*** Opening of Material shown ***
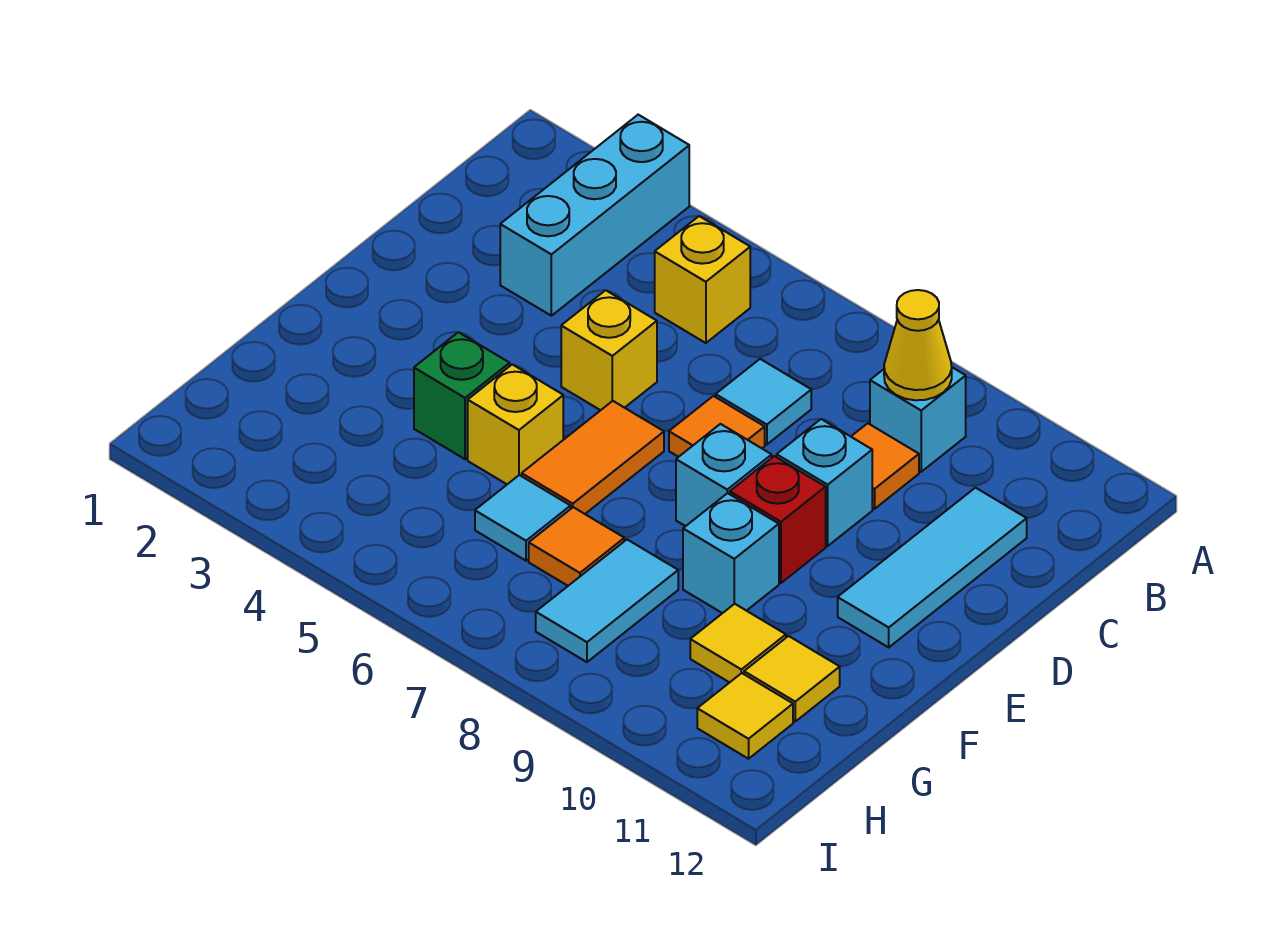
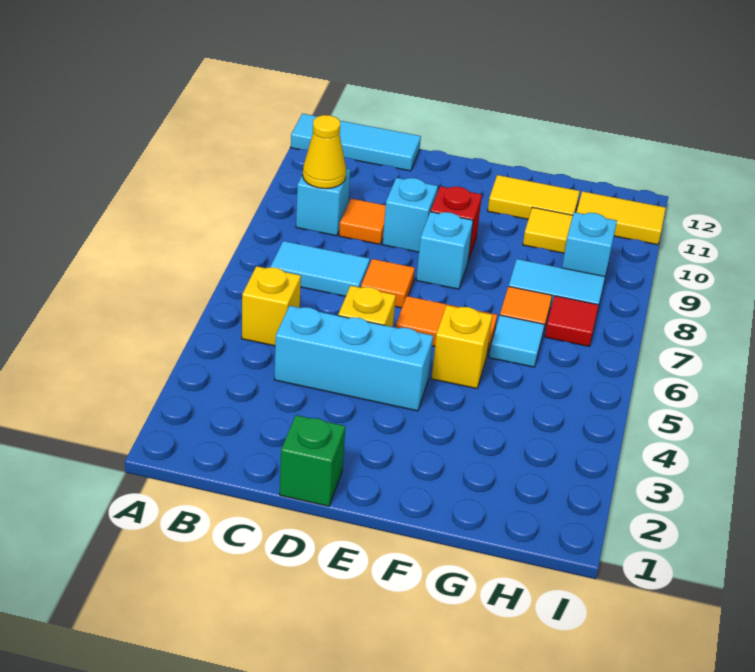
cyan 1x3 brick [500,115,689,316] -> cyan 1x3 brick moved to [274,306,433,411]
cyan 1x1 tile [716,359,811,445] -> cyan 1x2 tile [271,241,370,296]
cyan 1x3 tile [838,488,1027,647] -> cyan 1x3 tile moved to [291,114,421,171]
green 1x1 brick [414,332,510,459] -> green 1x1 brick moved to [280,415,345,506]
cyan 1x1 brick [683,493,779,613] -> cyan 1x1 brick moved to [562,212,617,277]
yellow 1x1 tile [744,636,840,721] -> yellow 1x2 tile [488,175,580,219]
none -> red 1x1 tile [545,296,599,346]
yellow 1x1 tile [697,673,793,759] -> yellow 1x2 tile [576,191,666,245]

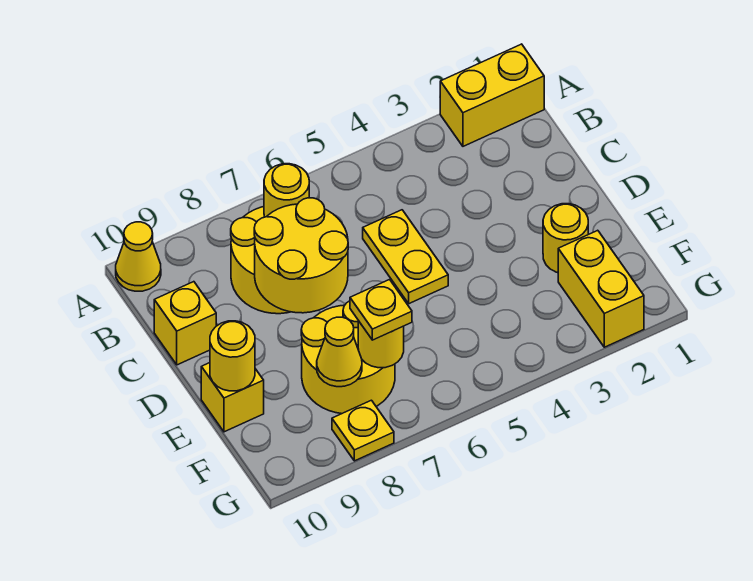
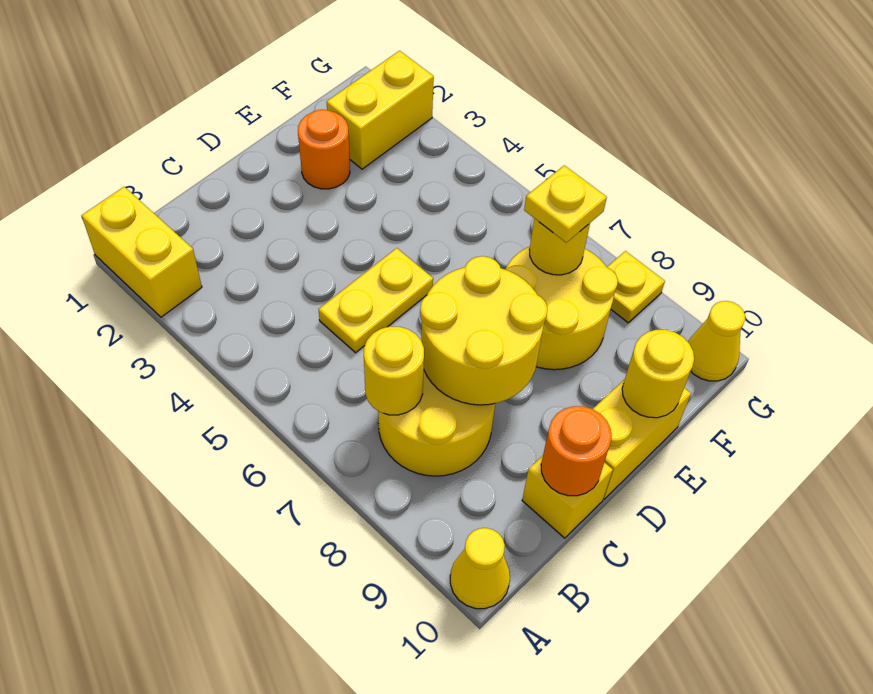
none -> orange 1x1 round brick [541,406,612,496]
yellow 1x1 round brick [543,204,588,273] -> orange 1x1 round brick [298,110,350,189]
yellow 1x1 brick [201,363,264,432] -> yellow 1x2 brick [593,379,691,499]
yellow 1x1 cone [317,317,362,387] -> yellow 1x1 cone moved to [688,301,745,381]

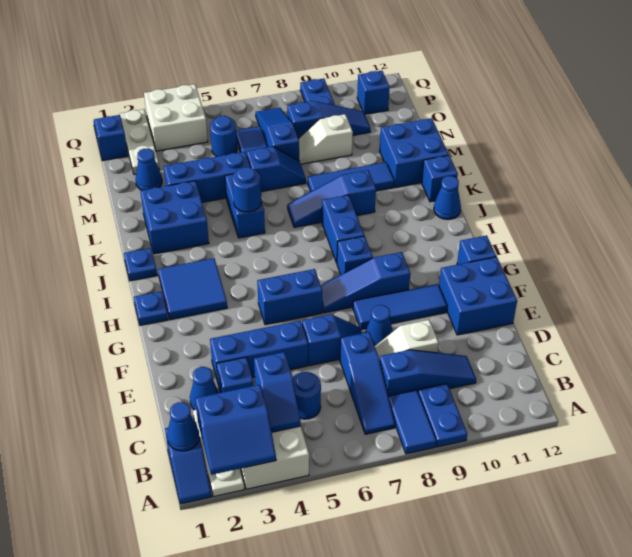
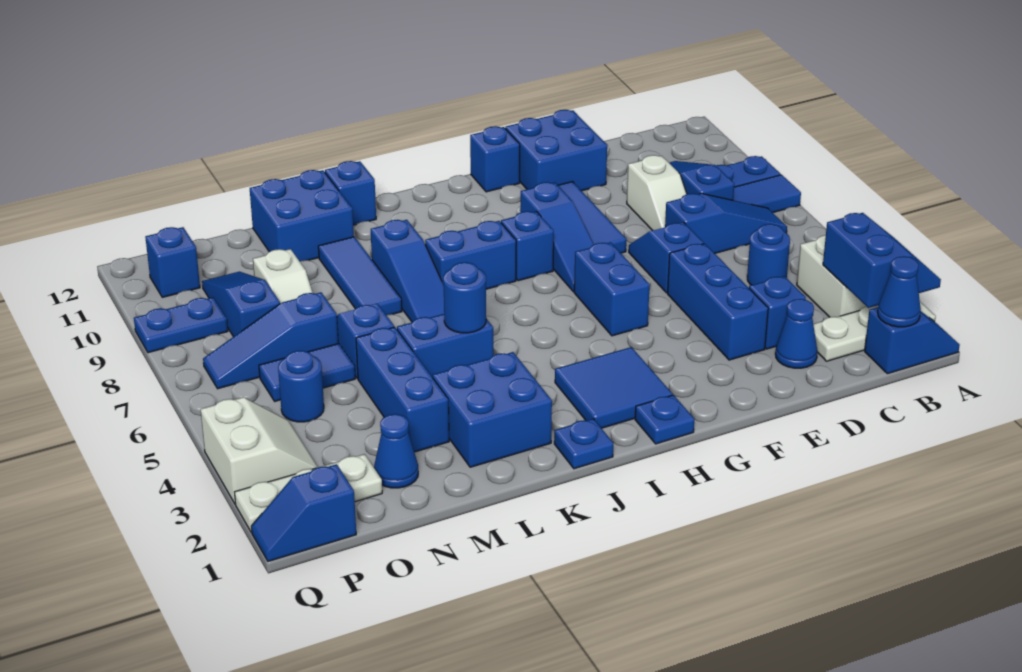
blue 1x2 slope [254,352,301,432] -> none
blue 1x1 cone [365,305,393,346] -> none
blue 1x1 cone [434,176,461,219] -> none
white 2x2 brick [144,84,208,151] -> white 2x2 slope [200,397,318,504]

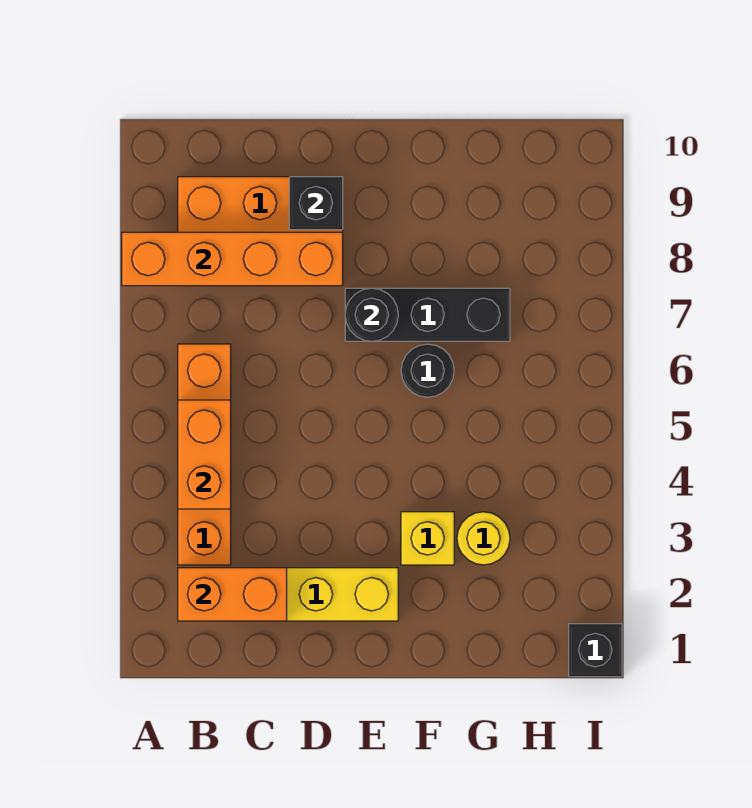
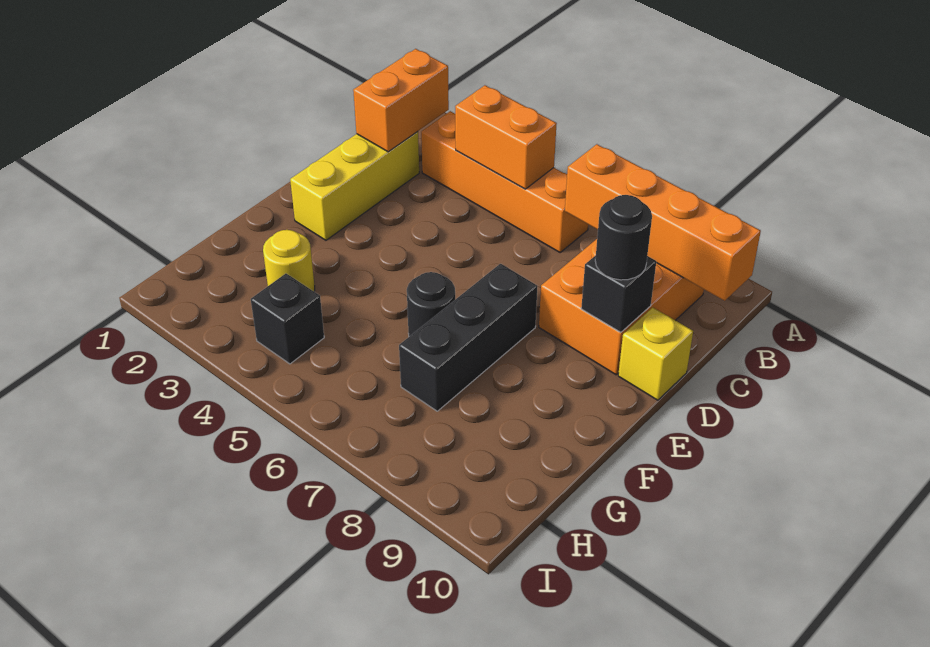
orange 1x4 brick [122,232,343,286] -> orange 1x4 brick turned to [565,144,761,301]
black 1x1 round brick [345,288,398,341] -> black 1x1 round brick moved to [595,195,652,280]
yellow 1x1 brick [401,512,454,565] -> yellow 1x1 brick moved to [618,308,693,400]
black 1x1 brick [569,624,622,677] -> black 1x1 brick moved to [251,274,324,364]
*** Close of Material shown ***
■ **Work order**
When you repeat the listing, keep it exact and leave the pictures behind.

■ **Final answer**
cyan 1x3 brick [500,115,689,316] -> cyan 1x3 brick moved to [274,306,433,411]
cyan 1x1 tile [716,359,811,445] -> cyan 1x2 tile [271,241,370,296]
cyan 1x3 tile [838,488,1027,647] -> cyan 1x3 tile moved to [291,114,421,171]
green 1x1 brick [414,332,510,459] -> green 1x1 brick moved to [280,415,345,506]
cyan 1x1 brick [683,493,779,613] -> cyan 1x1 brick moved to [562,212,617,277]
yellow 1x1 tile [744,636,840,721] -> yellow 1x2 tile [488,175,580,219]
none -> red 1x1 tile [545,296,599,346]
yellow 1x1 tile [697,673,793,759] -> yellow 1x2 tile [576,191,666,245]

none -> orange 1x1 round brick [541,406,612,496]
yellow 1x1 round brick [543,204,588,273] -> orange 1x1 round brick [298,110,350,189]
yellow 1x1 brick [201,363,264,432] -> yellow 1x2 brick [593,379,691,499]
yellow 1x1 cone [317,317,362,387] -> yellow 1x1 cone moved to [688,301,745,381]

blue 1x2 slope [254,352,301,432] -> none
blue 1x1 cone [365,305,393,346] -> none
blue 1x1 cone [434,176,461,219] -> none
white 2x2 brick [144,84,208,151] -> white 2x2 slope [200,397,318,504]

orange 1x4 brick [122,232,343,286] -> orange 1x4 brick turned to [565,144,761,301]
black 1x1 round brick [345,288,398,341] -> black 1x1 round brick moved to [595,195,652,280]
yellow 1x1 brick [401,512,454,565] -> yellow 1x1 brick moved to [618,308,693,400]
black 1x1 brick [569,624,622,677] -> black 1x1 brick moved to [251,274,324,364]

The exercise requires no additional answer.